Scene comparison data →
=== Begin Enclosure ===

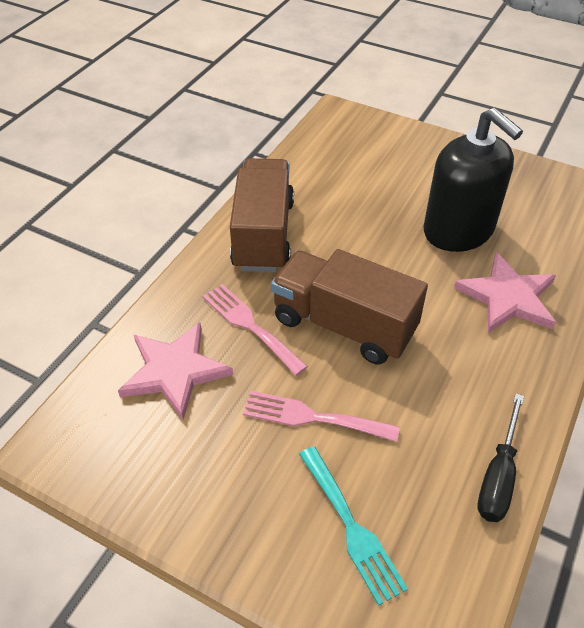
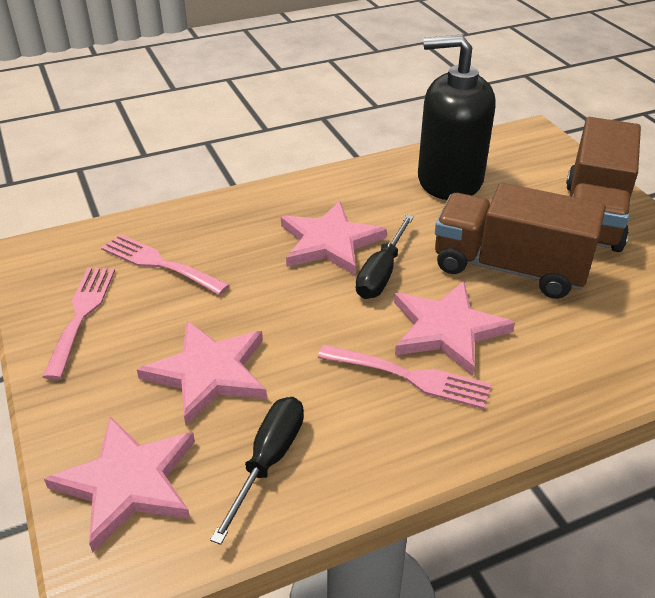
black screwdriver: 1 -> 2
pink fork: 2 -> 3
pink star: 2 -> 4
turquoise fork: 1 -> 0

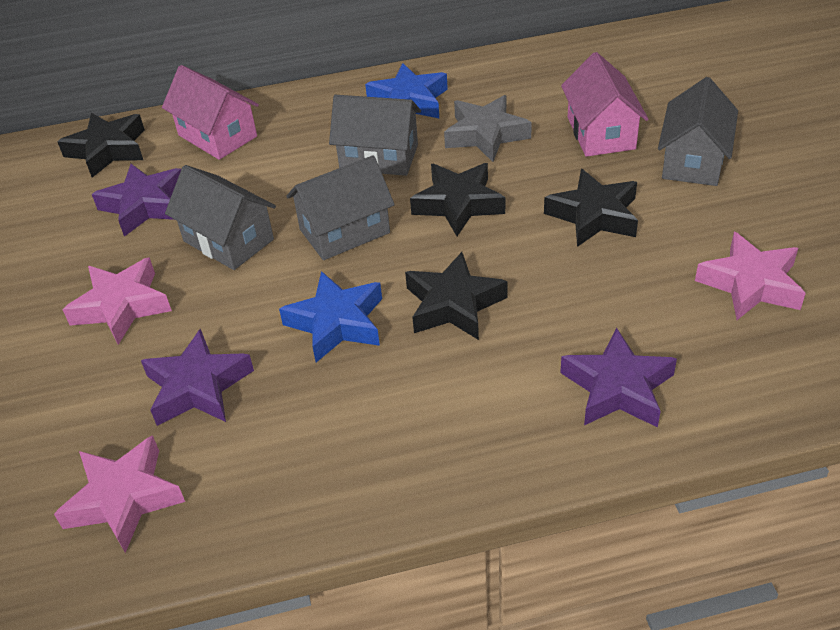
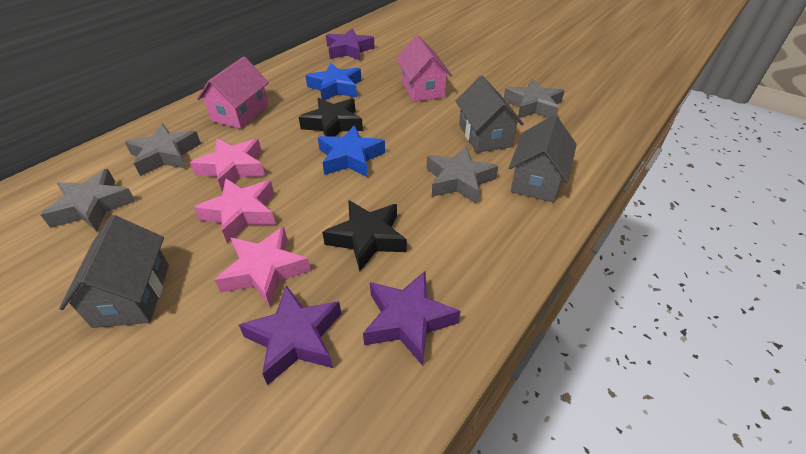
black star: 4 -> 2
grey house: 4 -> 3
grey star: 1 -> 4

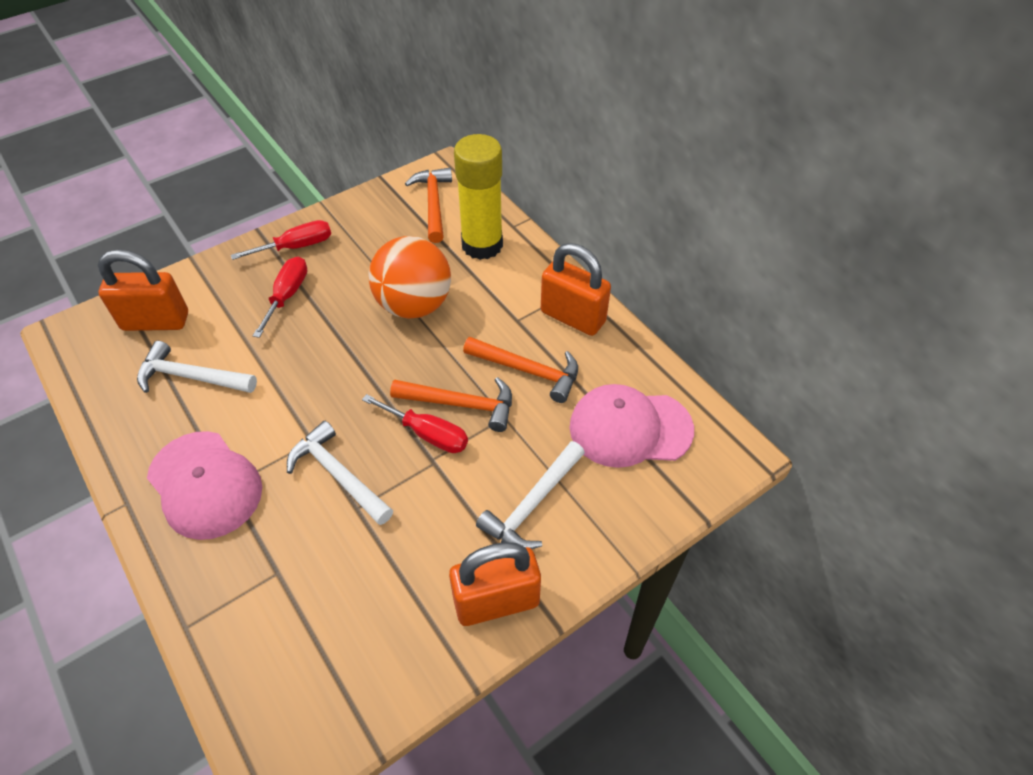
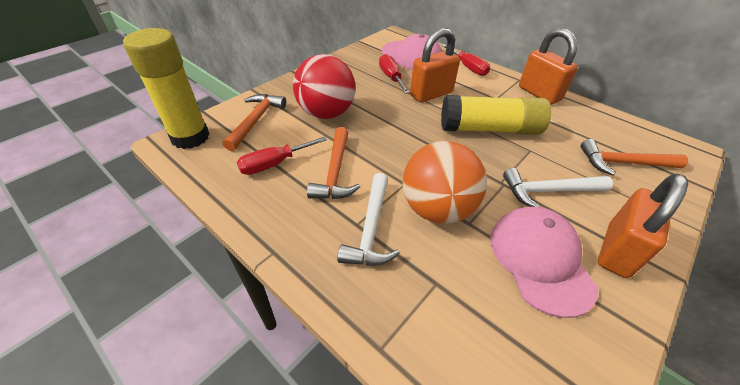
red ball: 0 -> 1
white hammer: 3 -> 2
yellow glue stick: 1 -> 2

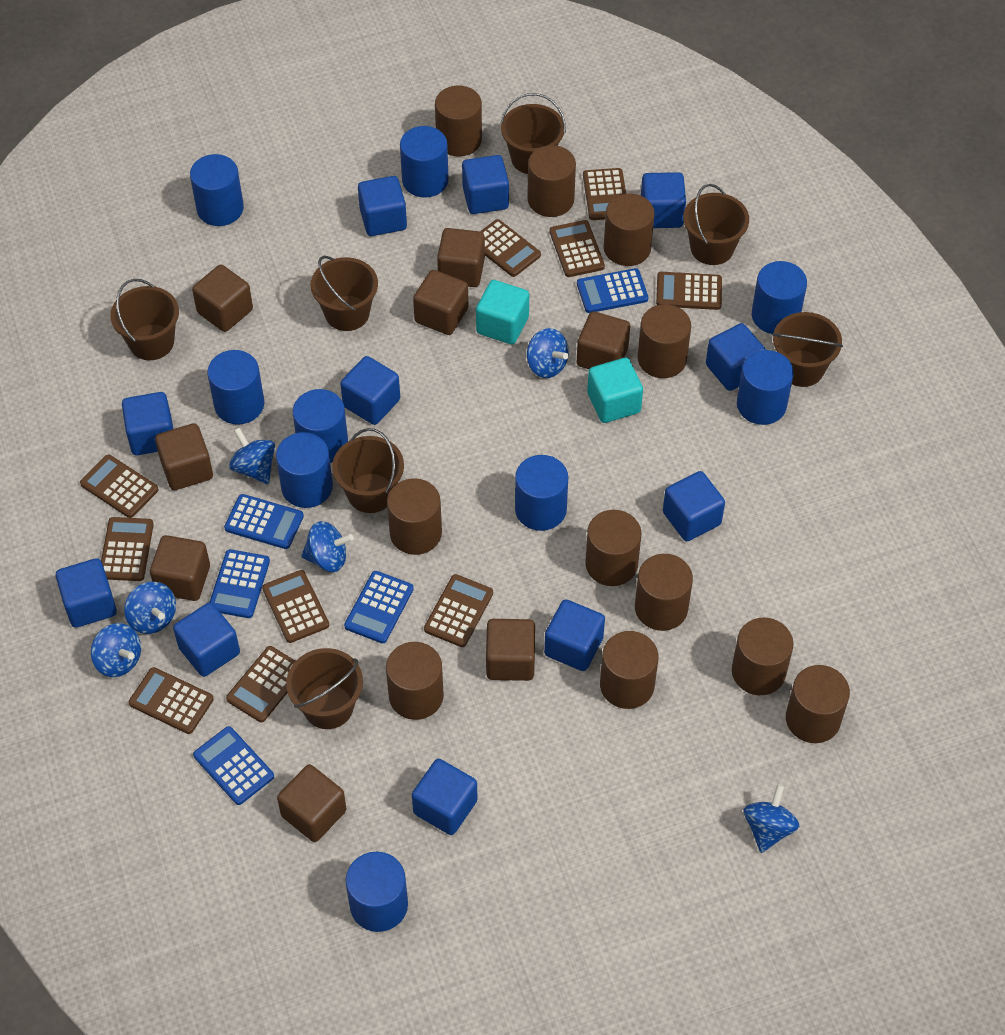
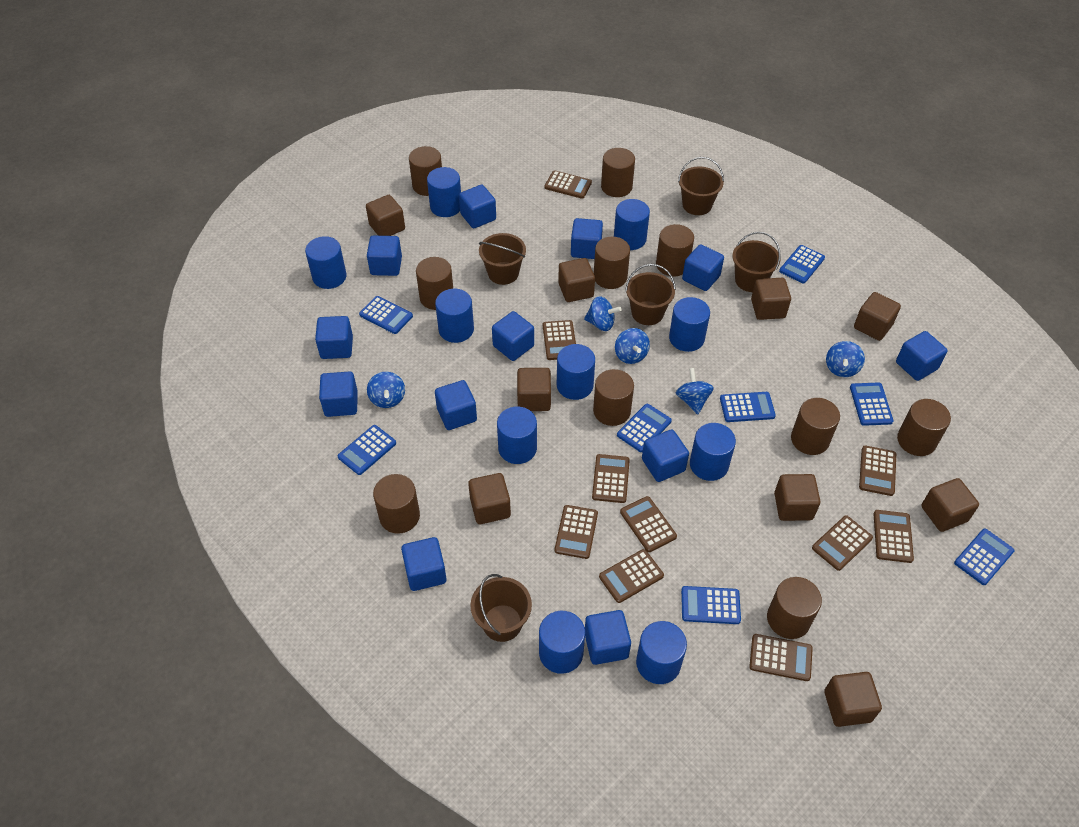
blue calculator: 5 -> 8
blue cube: 11 -> 12
blue cylinder: 9 -> 10
blue spinning top: 6 -> 5
brown bucket: 7 -> 5
brown cube: 8 -> 9
brown cylinder: 11 -> 10
turquoise cube: 2 -> 0

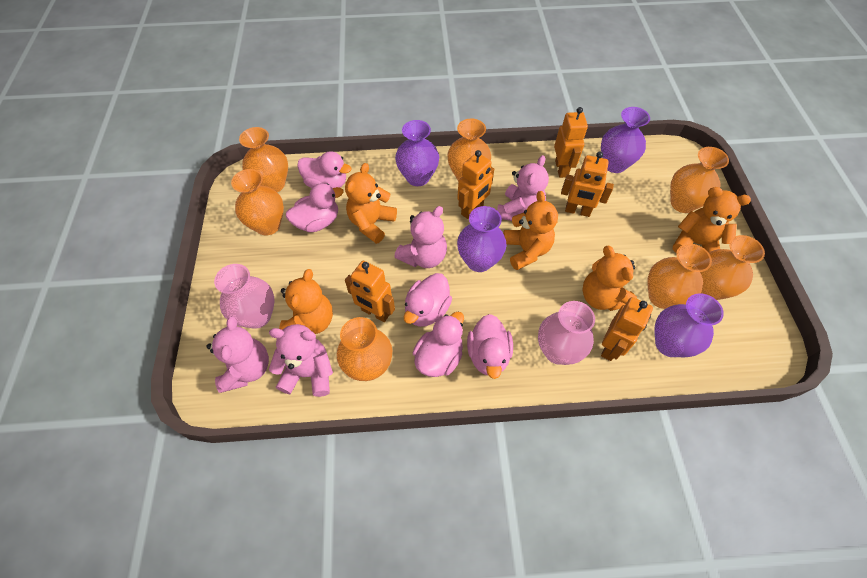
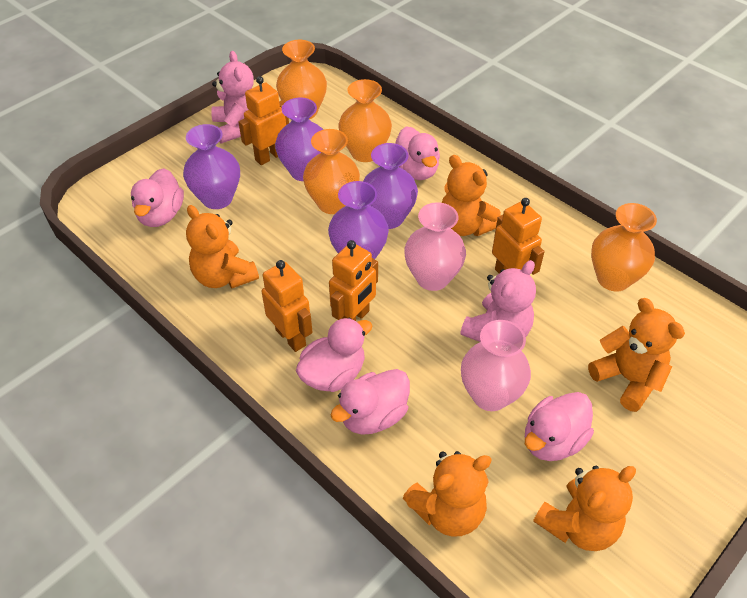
orange robot: 5 -> 4
orange vase: 7 -> 4
pink teddy bear: 4 -> 2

=== End Enclosure ===

Retype exactly the lines from the one containing "blue calculator: 5 -> 8" through the last line of the records above, both included, and leave out any pictures.

Answer space →
blue calculator: 5 -> 8
blue cube: 11 -> 12
blue cylinder: 9 -> 10
blue spinning top: 6 -> 5
brown bucket: 7 -> 5
brown cube: 8 -> 9
brown cylinder: 11 -> 10
turquoise cube: 2 -> 0

orange robot: 5 -> 4
orange vase: 7 -> 4
pink teddy bear: 4 -> 2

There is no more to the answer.